=== Exercise objective ===
Copy every record below exactly, leaving out any pictures.

(Dataset records begins)

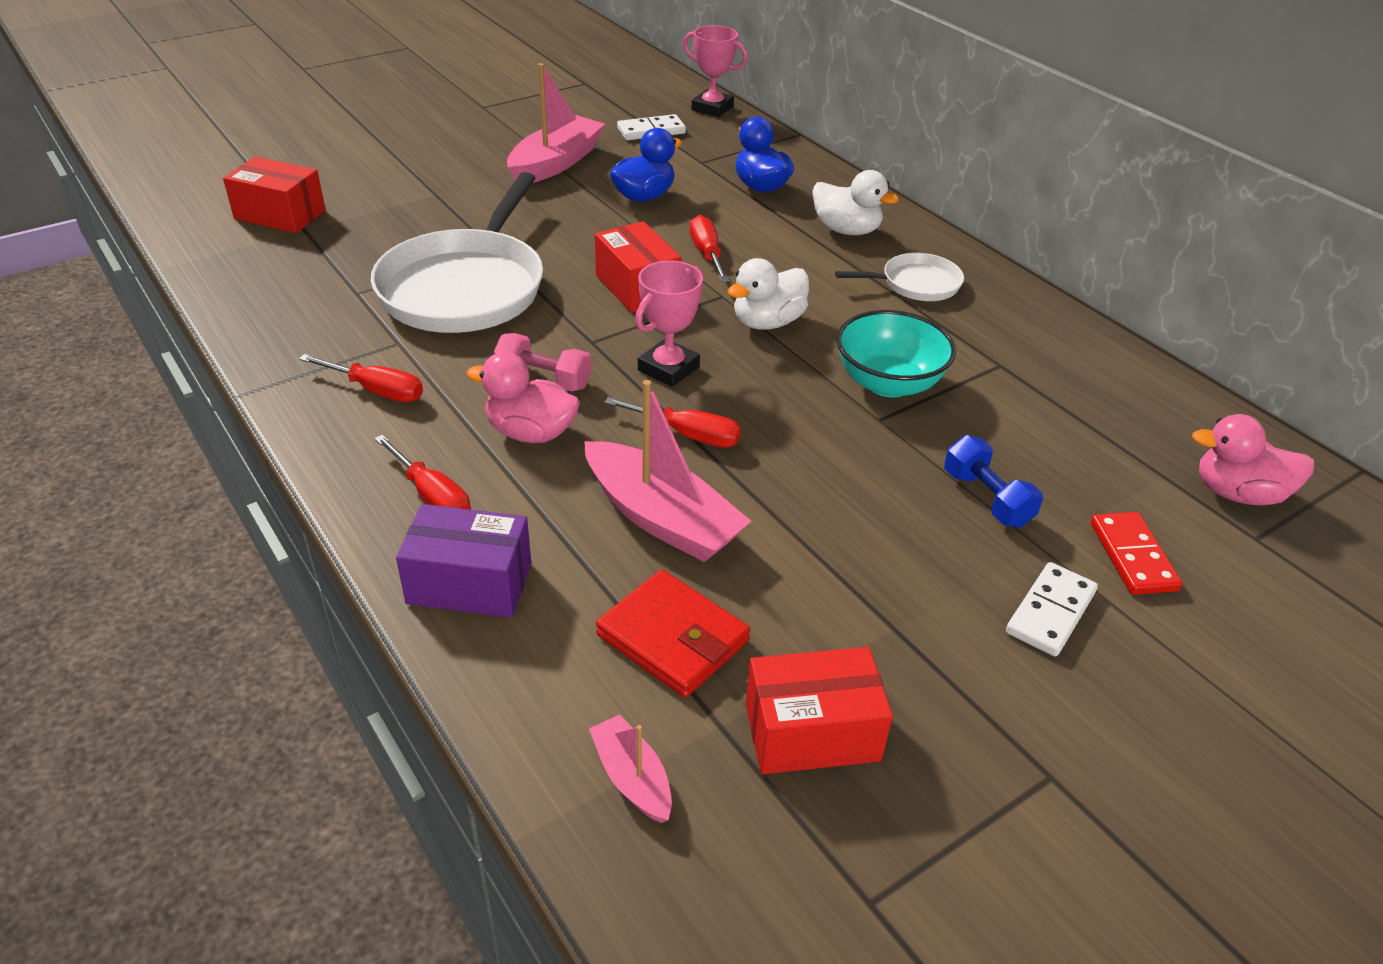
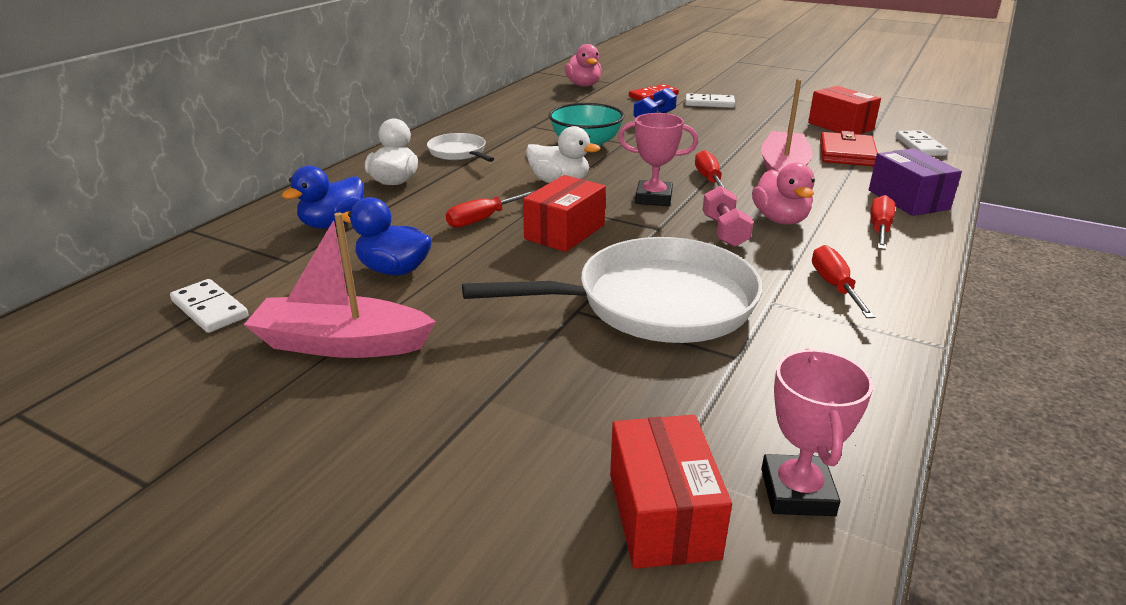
camera: 115 degrees left, 10 degrees down
pink boat [589,714,672,823] -> white domino [896,130,948,156]
pink trophy [683,25,748,117] -> pink trophy moved to [761,349,873,516]

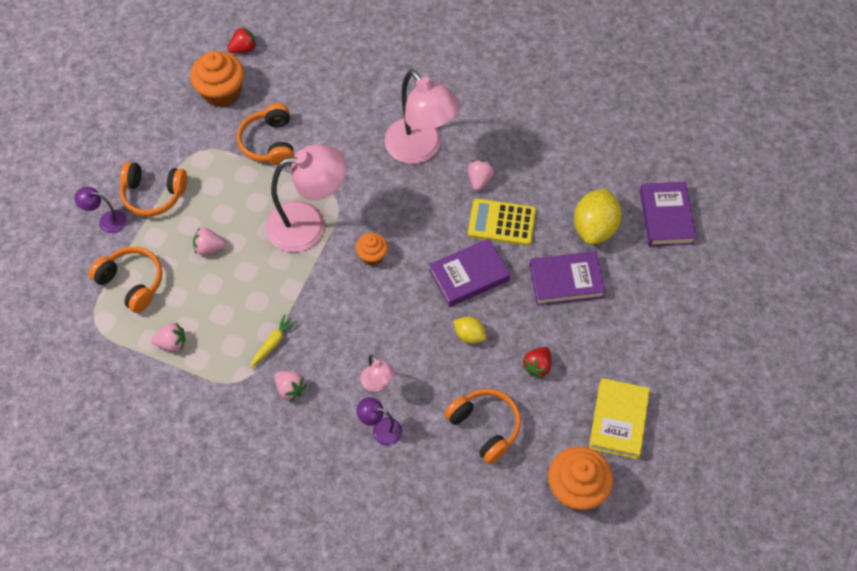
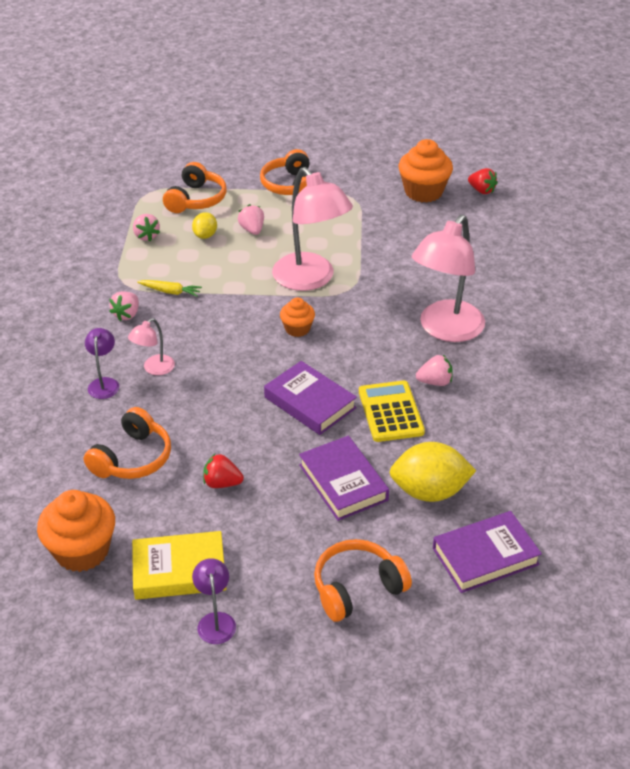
camera: 70 degrees right, 20 degrees down
purple lamp [74,187,126,233] -> purple lamp moved to [192,558,236,644]
orange headphones [237,103,294,166] -> orange headphones moved to [314,539,412,622]
yellow lemon [454,317,486,344] -> yellow lemon moved to [192,212,217,239]

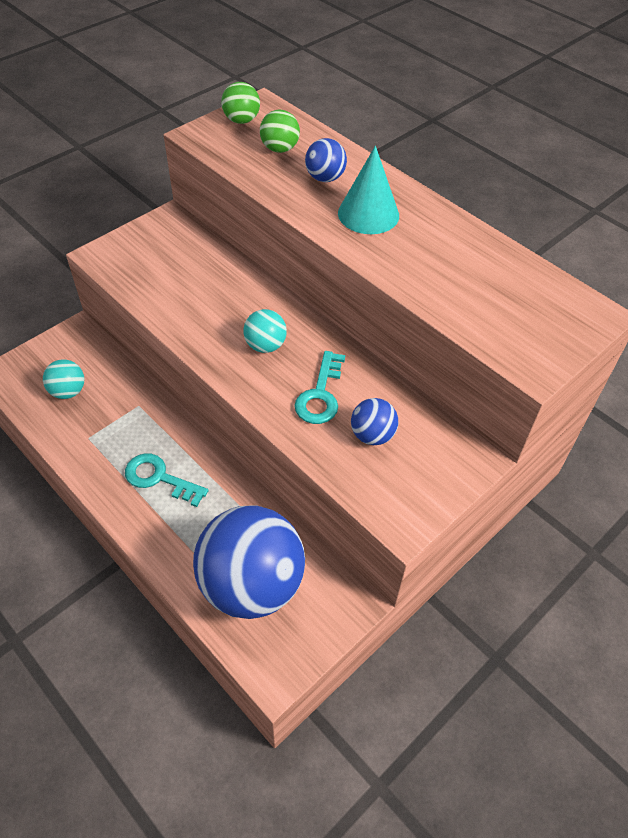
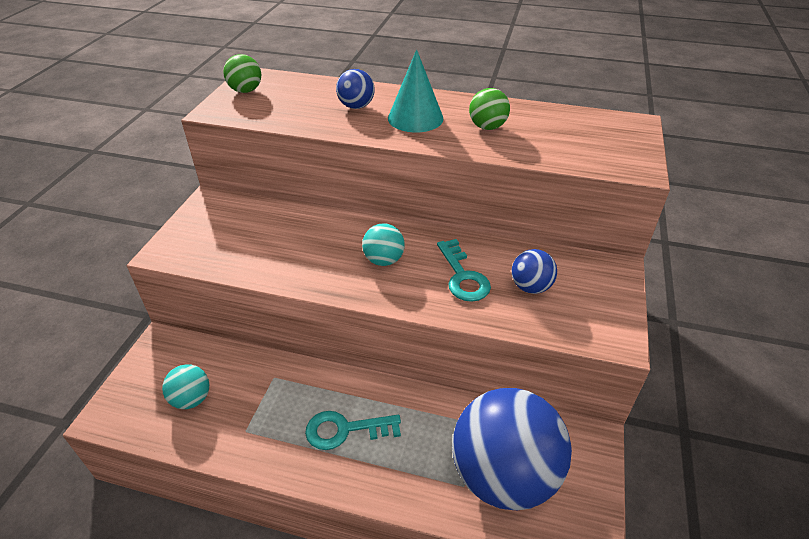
camera: 30 degrees left, 10 degrees down
green ball [260,110,300,153] -> green ball moved to [469,88,510,130]

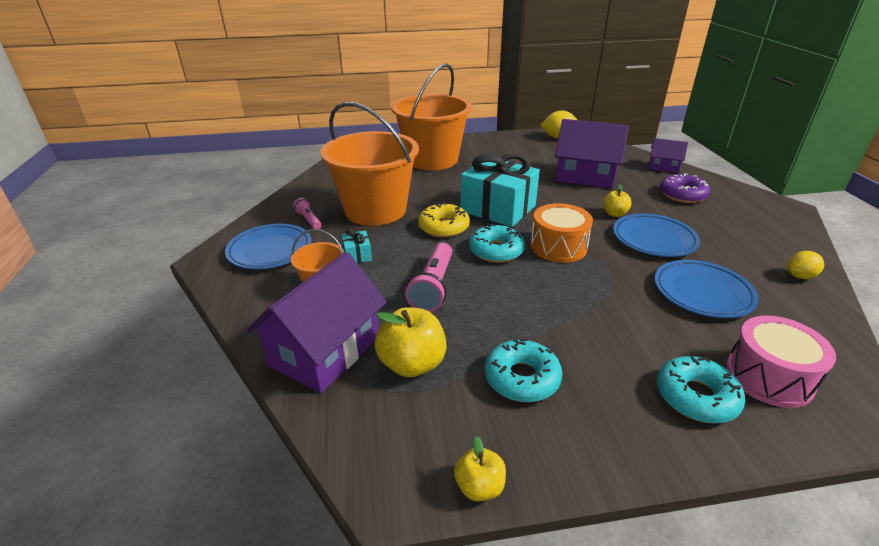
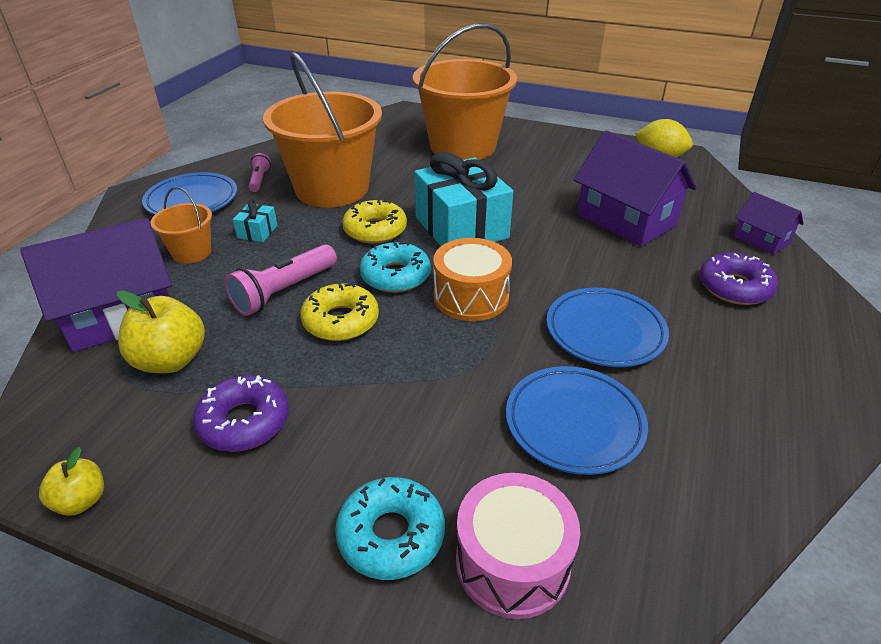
camera: 30 degrees right, 5 degrees up
turquoise donut [485,339,563,402] -> purple donut [193,375,289,452]
yellow apple [603,184,632,217] -> none
yellow lemon [787,251,824,279] -> none
none -> yellow donut [300,283,379,341]

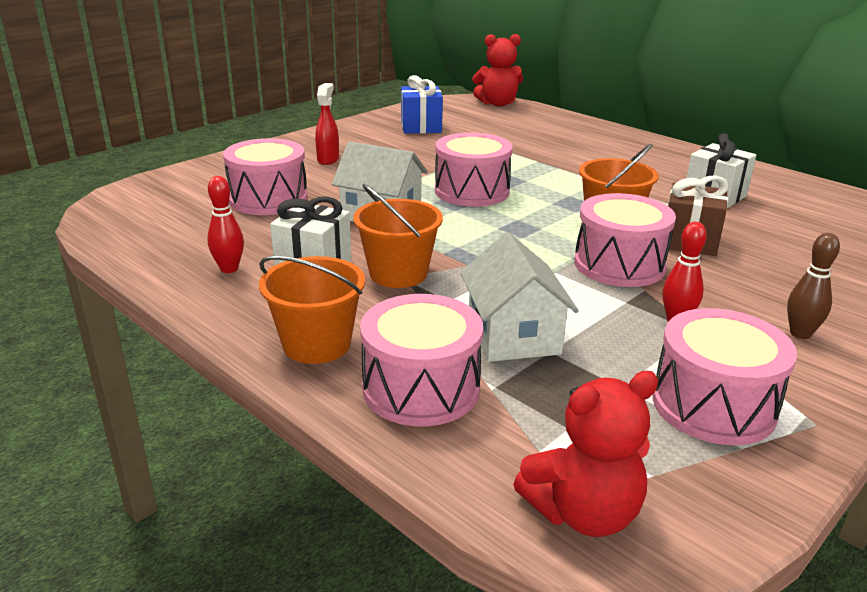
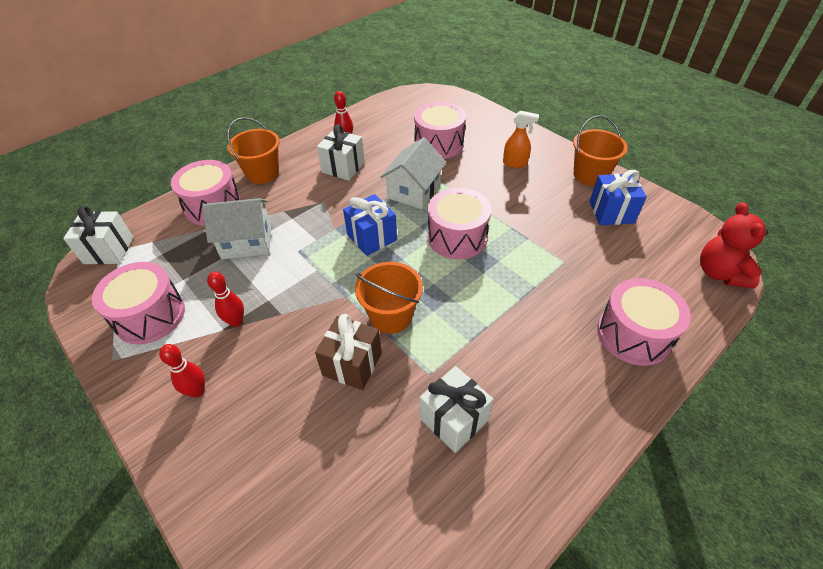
camera: 95 degrees right, 20 degrees up
red spray bottle [315,83,339,165] -> orange spray bottle [503,111,539,168]
orange bucket [353,184,443,288] -> orange bucket moved to [573,115,628,186]
red teddy bear [513,371,658,537] -> white gift [63,206,133,264]
pink drum [574,193,676,287] -> pink drum moved to [597,278,691,366]
brown bowling pin [787,233,840,339] -> red bowling pin [159,344,205,398]
none -> blue gift [343,194,397,256]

(Dataset records ends)

=== Task response ===
camera: 115 degrees left, 10 degrees down
pink boat [589,714,672,823] -> white domino [896,130,948,156]
pink trophy [683,25,748,117] -> pink trophy moved to [761,349,873,516]

camera: 70 degrees right, 20 degrees down
purple lamp [74,187,126,233] -> purple lamp moved to [192,558,236,644]
orange headphones [237,103,294,166] -> orange headphones moved to [314,539,412,622]
yellow lemon [454,317,486,344] -> yellow lemon moved to [192,212,217,239]

camera: 30 degrees left, 10 degrees down
green ball [260,110,300,153] -> green ball moved to [469,88,510,130]

camera: 30 degrees right, 5 degrees up
turquoise donut [485,339,563,402] -> purple donut [193,375,289,452]
yellow apple [603,184,632,217] -> none
yellow lemon [787,251,824,279] -> none
none -> yellow donut [300,283,379,341]

camera: 95 degrees right, 20 degrees up
red spray bottle [315,83,339,165] -> orange spray bottle [503,111,539,168]
orange bucket [353,184,443,288] -> orange bucket moved to [573,115,628,186]
red teddy bear [513,371,658,537] -> white gift [63,206,133,264]
pink drum [574,193,676,287] -> pink drum moved to [597,278,691,366]
brown bowling pin [787,233,840,339] -> red bowling pin [159,344,205,398]
none -> blue gift [343,194,397,256]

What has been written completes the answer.